:: SUPPLIED MATERIAL ::

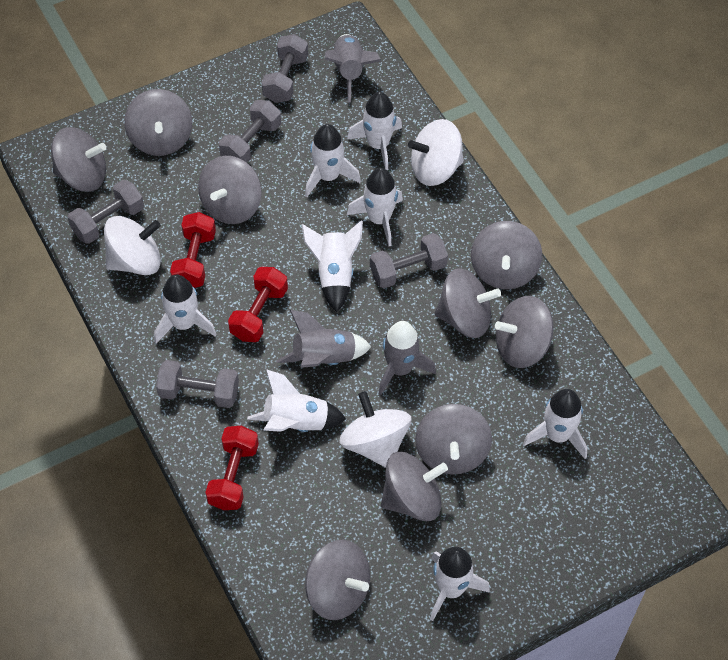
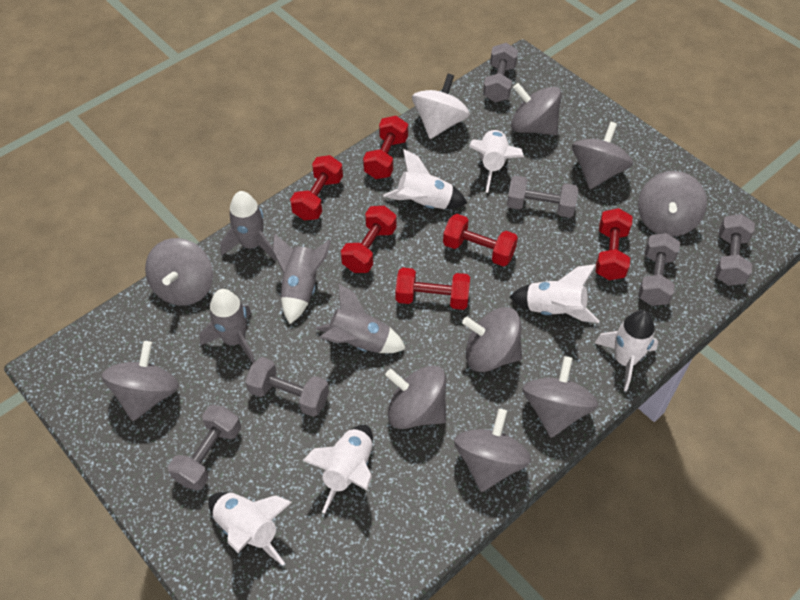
grey dumbbell: 5 -> 6
grey rocket: 3 -> 4
red dumbbell: 3 -> 6
white rocket: 8 -> 6
white spinning top: 3 -> 1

:::

* **EXERCISE**:
Could you give the listing again exactly, minus its pictures?

* **REPLY TO THE EXERCISE**:
grey dumbbell: 5 -> 6
grey rocket: 3 -> 4
red dumbbell: 3 -> 6
white rocket: 8 -> 6
white spinning top: 3 -> 1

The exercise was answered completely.